- EXERCISE REQUIREMENTS -
The answer must be an exact copy of the lines from the one containing "U103 pin XOUT: N_19 -> GND" through the last line of the records, with the pictures left out.
*** Block opens ***
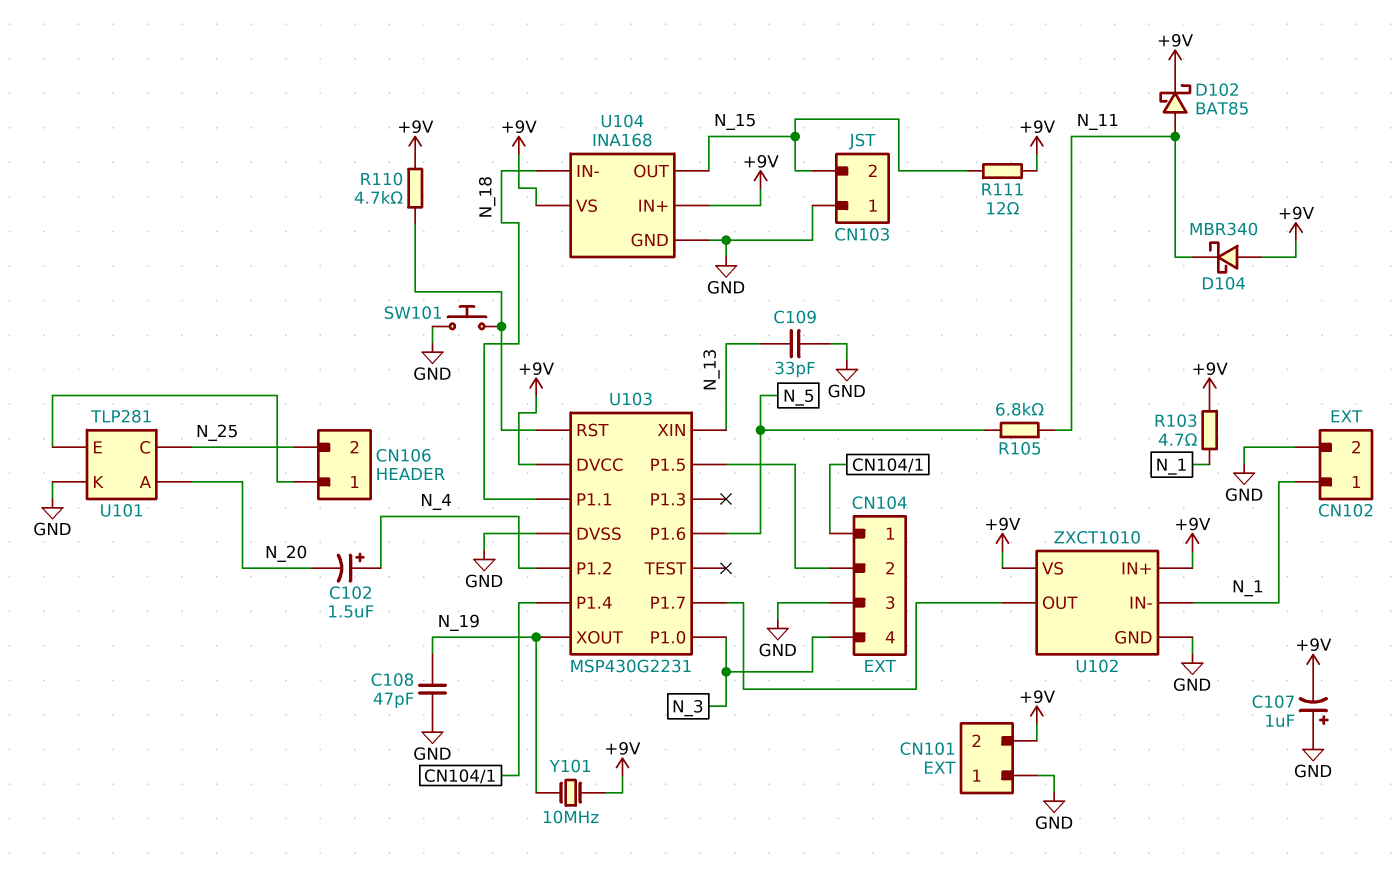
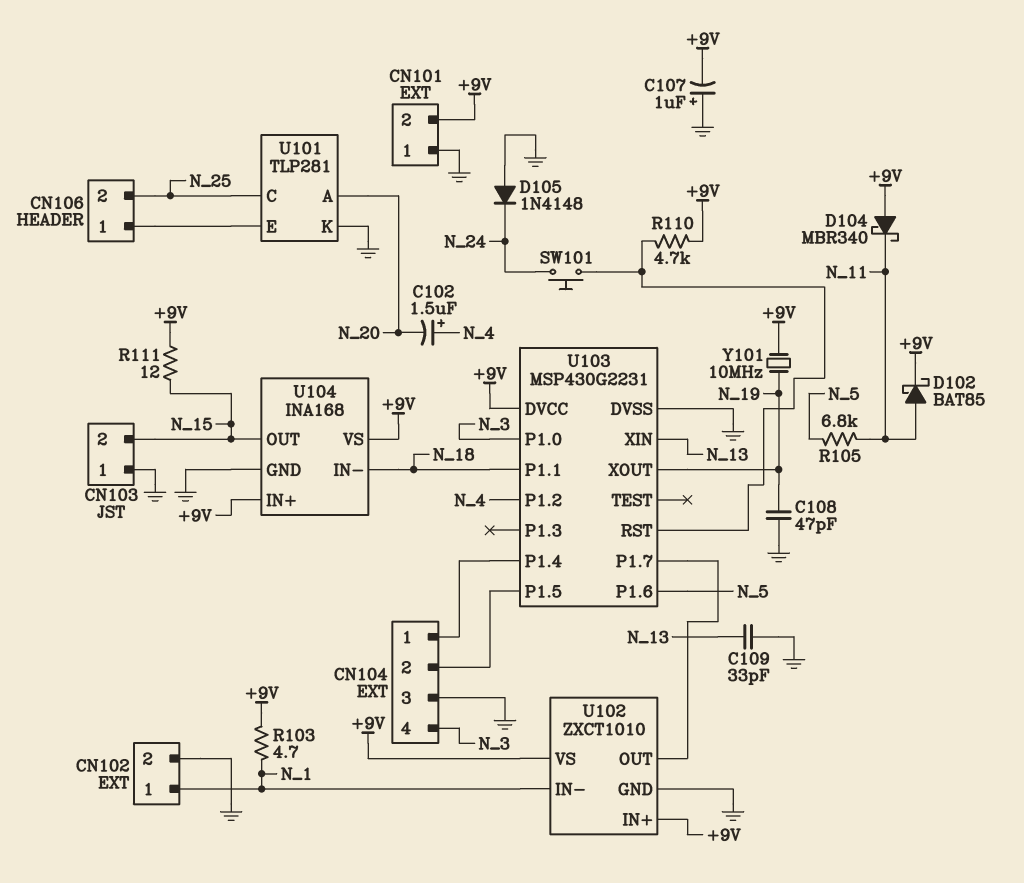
D105: none -> diode 1N4148 (A GND, K N_24)
SW101: button (GND, U103/RST) -> button (N_24, U103/RST)

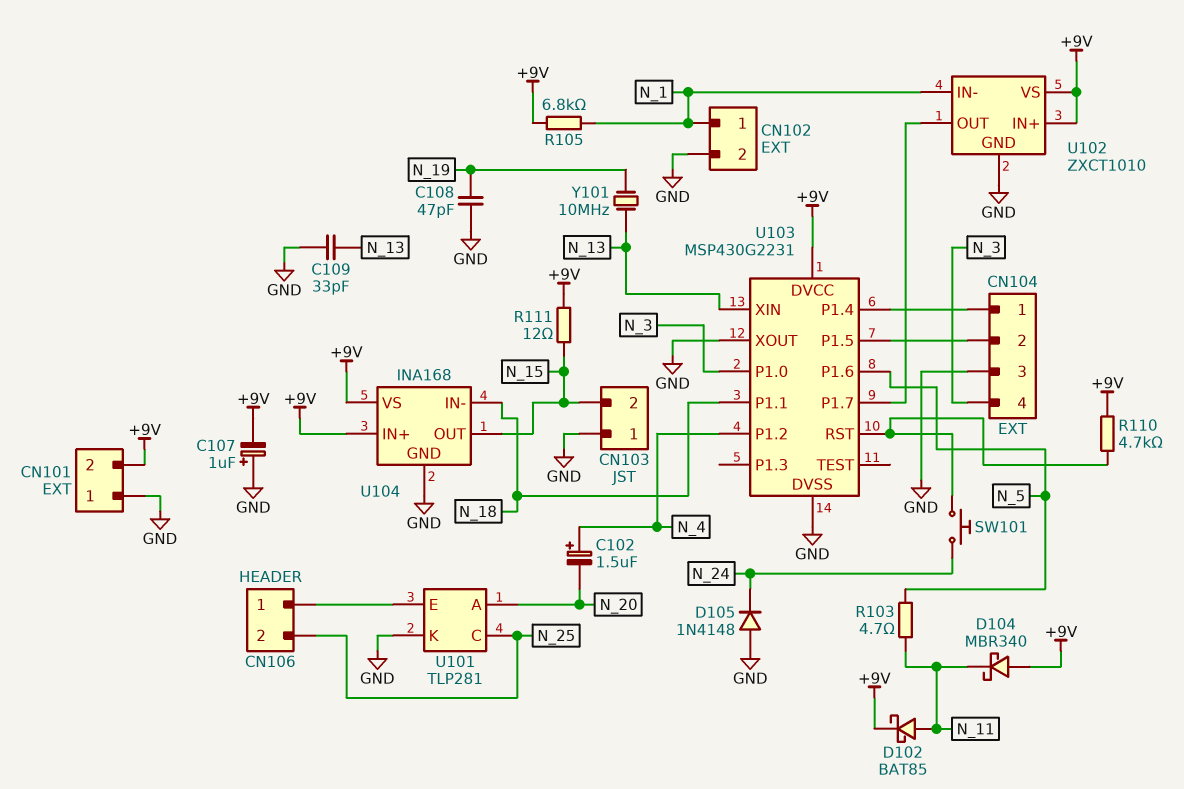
R103: 4.7 (+9V, N_1) -> 4.7 (N_5, N_11)
R105: 6.8k (N_5, N_11) -> 6.8k (+9V, N_1)
U103 pin XOUT: N_19 -> GND
Y101: 10MHz (+9V, N_19) -> 10MHz (N_13, N_19)

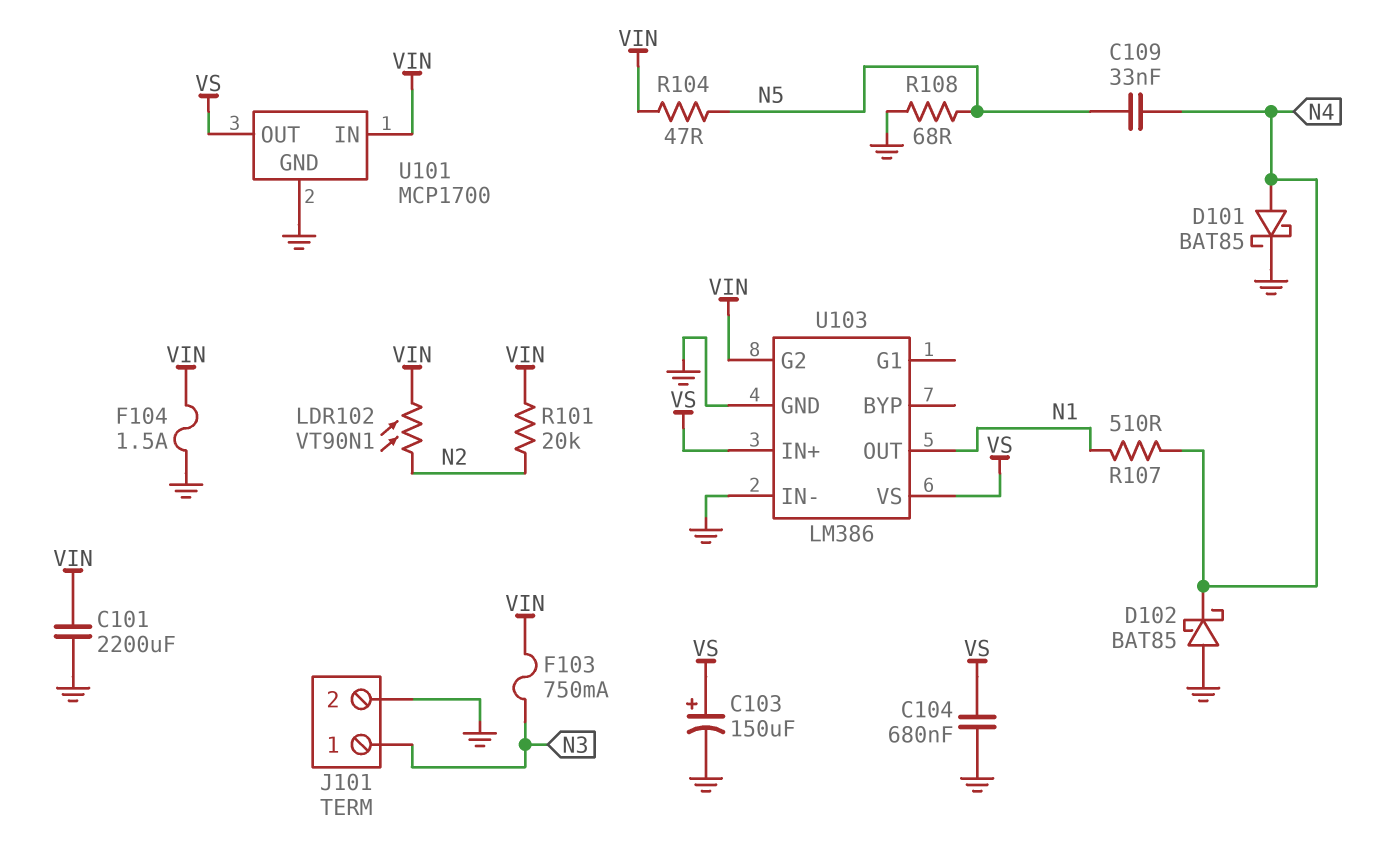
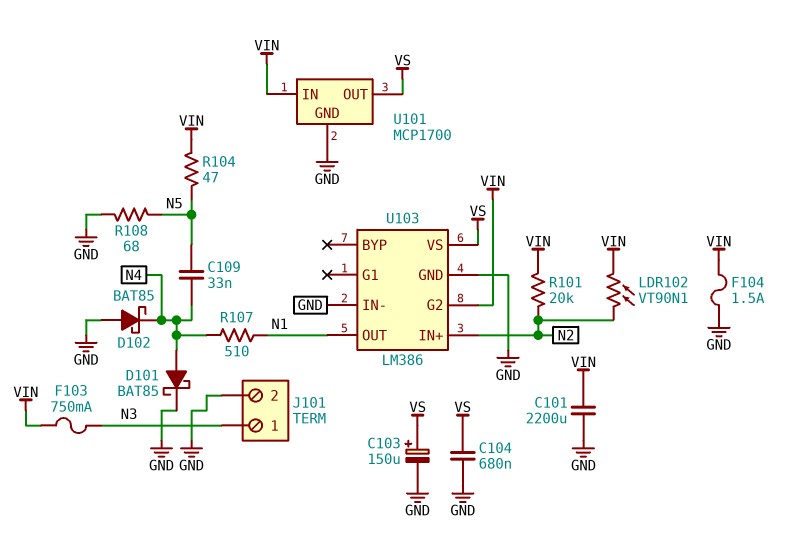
U103 pin IN+: VS -> N2

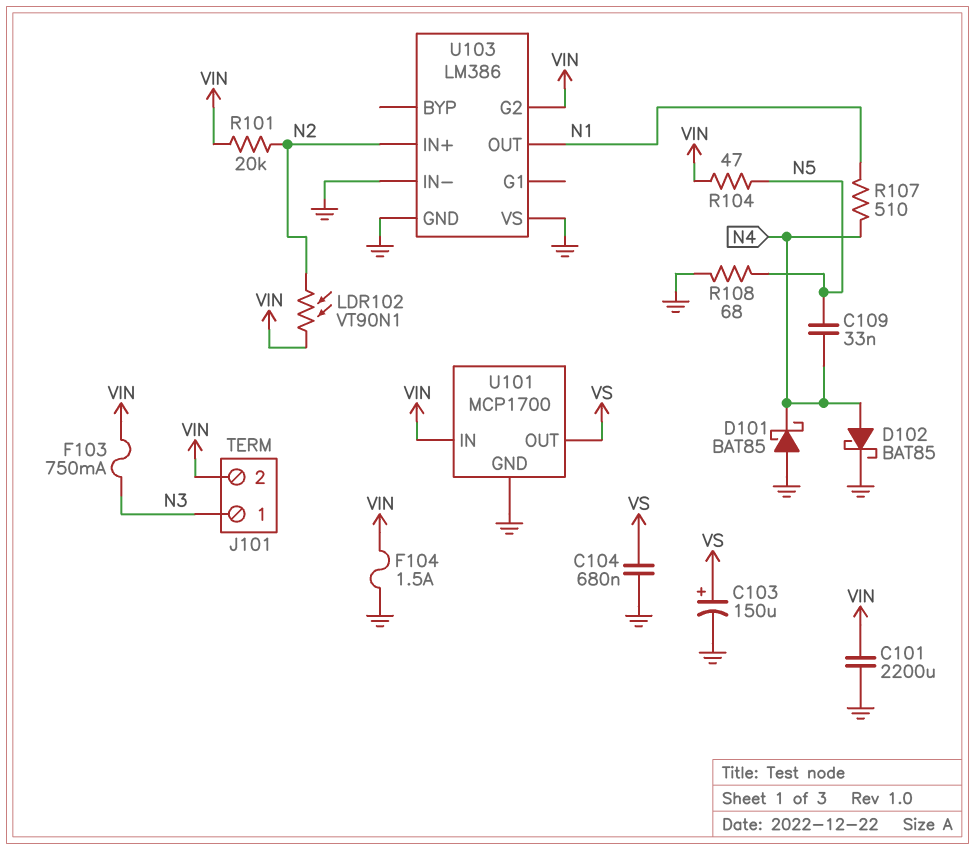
D101: schottky BAT85 (A N4, K GND) -> schottky BAT85 (A GND, K N4)
D102: schottky BAT85 (A GND, K N4) -> schottky BAT85 (A N4, K GND)
J101 pin 2: GND -> VIN
U103 pin VS: VS -> GND

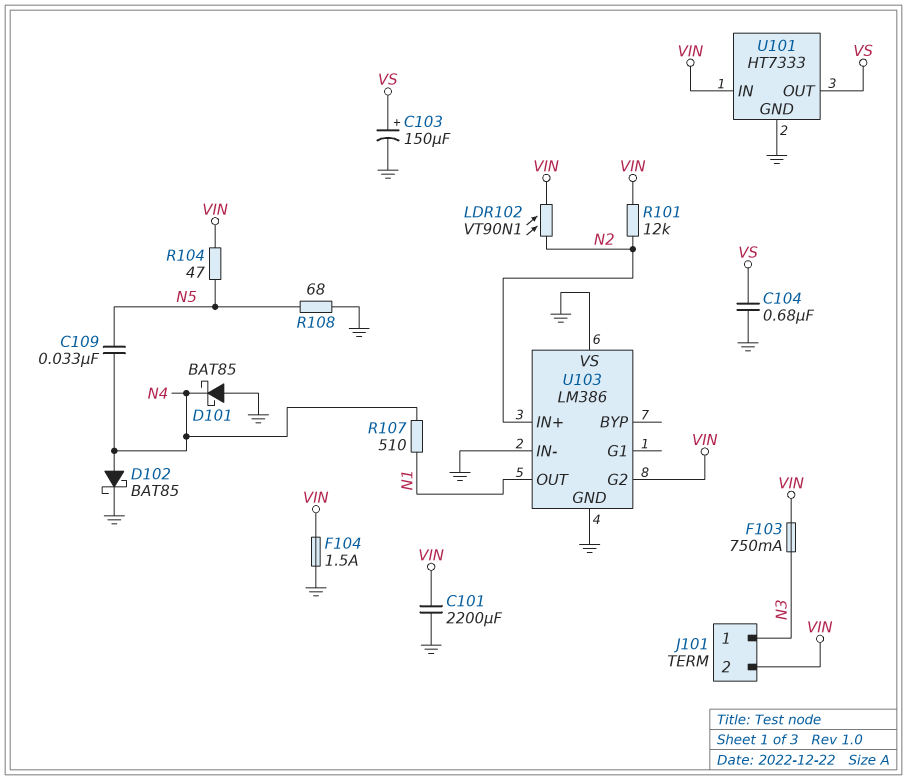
R101: 20k (N2, VIN) -> 12k (N2, VIN)
U101: MCP1700 -> HT7333

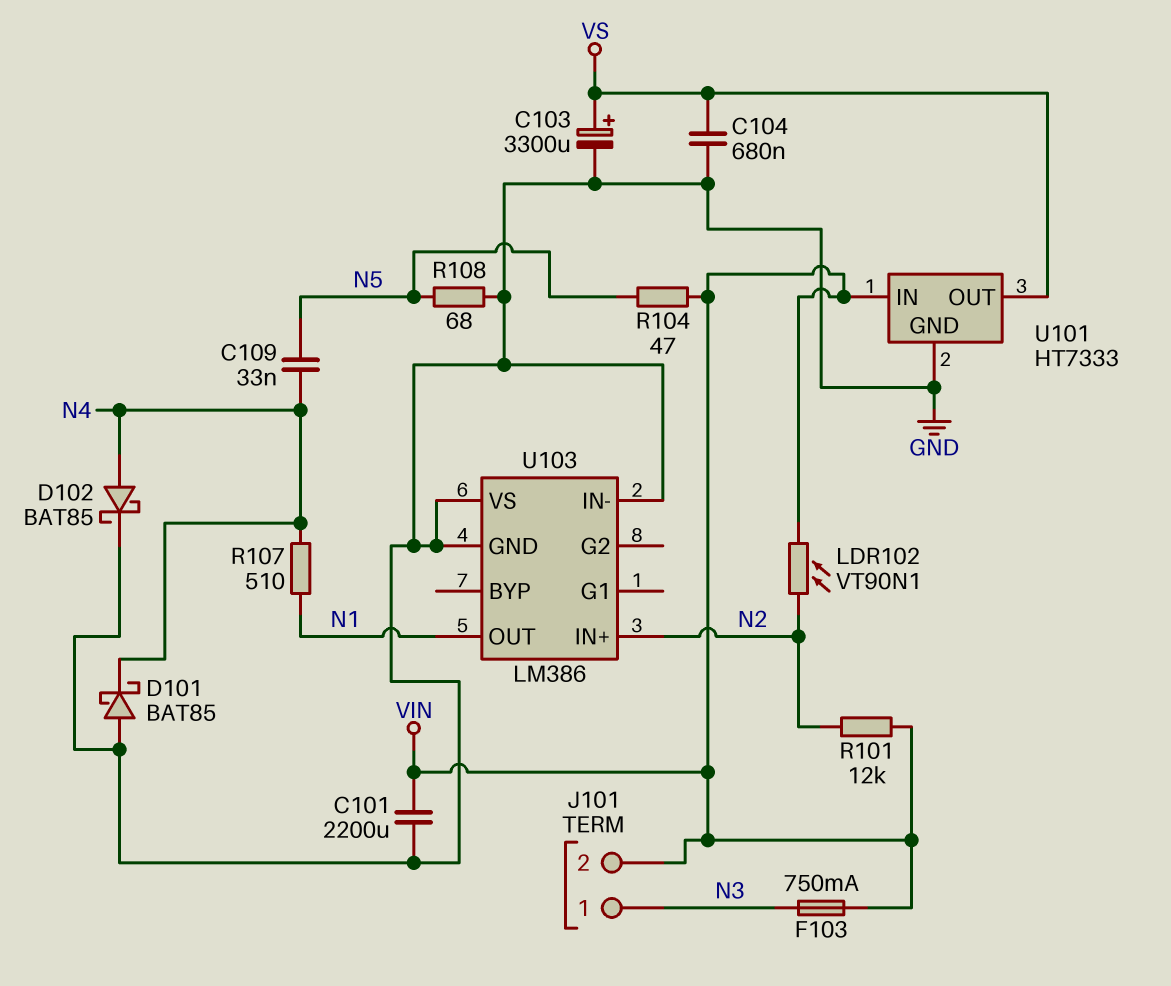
C103: 150uF (plus VS, minus GND) -> 3300uF (plus VS, minus GND)
F104: 1.5A (GND, VIN) -> none
U103 pin G2: VIN -> none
*** Block closes ***
- WRITTEN RESPONSE -
U103 pin XOUT: N_19 -> GND
Y101: 10MHz (+9V, N_19) -> 10MHz (N_13, N_19)

U103 pin IN+: VS -> N2

D101: schottky BAT85 (A N4, K GND) -> schottky BAT85 (A GND, K N4)
D102: schottky BAT85 (A GND, K N4) -> schottky BAT85 (A N4, K GND)
J101 pin 2: GND -> VIN
U103 pin VS: VS -> GND

R101: 20k (N2, VIN) -> 12k (N2, VIN)
U101: MCP1700 -> HT7333

C103: 150uF (plus VS, minus GND) -> 3300uF (plus VS, minus GND)
F104: 1.5A (GND, VIN) -> none
U103 pin G2: VIN -> none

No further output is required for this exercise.